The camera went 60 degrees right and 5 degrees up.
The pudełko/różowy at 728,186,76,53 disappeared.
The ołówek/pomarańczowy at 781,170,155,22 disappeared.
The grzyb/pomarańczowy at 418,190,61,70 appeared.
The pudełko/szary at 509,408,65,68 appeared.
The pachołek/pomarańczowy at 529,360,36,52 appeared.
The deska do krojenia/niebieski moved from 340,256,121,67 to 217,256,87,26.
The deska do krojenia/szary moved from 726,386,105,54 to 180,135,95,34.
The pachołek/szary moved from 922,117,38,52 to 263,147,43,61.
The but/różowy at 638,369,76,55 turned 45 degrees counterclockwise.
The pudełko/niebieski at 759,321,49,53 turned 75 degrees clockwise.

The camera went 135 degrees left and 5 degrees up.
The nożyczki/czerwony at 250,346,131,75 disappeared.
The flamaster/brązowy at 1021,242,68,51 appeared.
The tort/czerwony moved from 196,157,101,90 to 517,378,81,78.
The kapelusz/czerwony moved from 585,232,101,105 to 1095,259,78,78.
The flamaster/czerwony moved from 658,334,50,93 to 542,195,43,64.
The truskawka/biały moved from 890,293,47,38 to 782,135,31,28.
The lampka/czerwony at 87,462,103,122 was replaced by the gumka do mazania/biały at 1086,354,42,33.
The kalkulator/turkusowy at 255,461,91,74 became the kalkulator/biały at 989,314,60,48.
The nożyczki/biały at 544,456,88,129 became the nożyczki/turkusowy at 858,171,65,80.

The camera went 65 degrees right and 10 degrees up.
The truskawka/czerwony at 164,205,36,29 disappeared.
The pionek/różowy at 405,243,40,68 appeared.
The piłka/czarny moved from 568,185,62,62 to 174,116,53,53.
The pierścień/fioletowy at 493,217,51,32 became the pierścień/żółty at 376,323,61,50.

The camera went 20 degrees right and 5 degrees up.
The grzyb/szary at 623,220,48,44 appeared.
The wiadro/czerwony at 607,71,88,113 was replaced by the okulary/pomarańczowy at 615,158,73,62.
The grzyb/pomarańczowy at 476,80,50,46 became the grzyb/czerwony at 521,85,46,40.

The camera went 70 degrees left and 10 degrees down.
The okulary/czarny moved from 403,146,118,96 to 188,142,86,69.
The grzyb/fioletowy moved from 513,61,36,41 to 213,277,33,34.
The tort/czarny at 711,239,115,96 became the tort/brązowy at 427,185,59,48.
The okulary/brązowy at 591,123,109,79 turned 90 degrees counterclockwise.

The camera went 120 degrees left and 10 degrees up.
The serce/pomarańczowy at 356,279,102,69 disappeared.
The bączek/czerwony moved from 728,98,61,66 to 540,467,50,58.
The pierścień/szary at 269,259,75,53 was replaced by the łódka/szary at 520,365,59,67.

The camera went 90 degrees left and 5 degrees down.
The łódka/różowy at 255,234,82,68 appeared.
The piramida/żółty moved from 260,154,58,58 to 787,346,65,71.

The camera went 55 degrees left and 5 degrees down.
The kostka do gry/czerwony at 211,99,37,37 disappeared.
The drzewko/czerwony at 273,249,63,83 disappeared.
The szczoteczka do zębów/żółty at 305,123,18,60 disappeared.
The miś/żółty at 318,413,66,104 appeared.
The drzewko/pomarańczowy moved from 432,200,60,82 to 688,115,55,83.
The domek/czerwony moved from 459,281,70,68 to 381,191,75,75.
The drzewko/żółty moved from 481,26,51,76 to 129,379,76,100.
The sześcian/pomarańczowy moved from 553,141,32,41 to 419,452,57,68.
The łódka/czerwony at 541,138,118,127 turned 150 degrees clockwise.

:::

Task directions:
Starting at the first line of the material above, reproduce each line exactly up to and including the line with "The but/różowy at".

Task solution:
The camera went 60 degrees right and 5 degrees up.
The pudełko/różowy at 728,186,76,53 disappeared.
The ołówek/pomarańczowy at 781,170,155,22 disappeared.
The grzyb/pomarańczowy at 418,190,61,70 appeared.
The pudełko/szary at 509,408,65,68 appeared.
The pachołek/pomarańczowy at 529,360,36,52 appeared.
The deska do krojenia/niebieski moved from 340,256,121,67 to 217,256,87,26.
The deska do krojenia/szary moved from 726,386,105,54 to 180,135,95,34.
The pachołek/szary moved from 922,117,38,52 to 263,147,43,61.
The but/różowy at 638,369,76,55 turned 45 degrees counterclockwise.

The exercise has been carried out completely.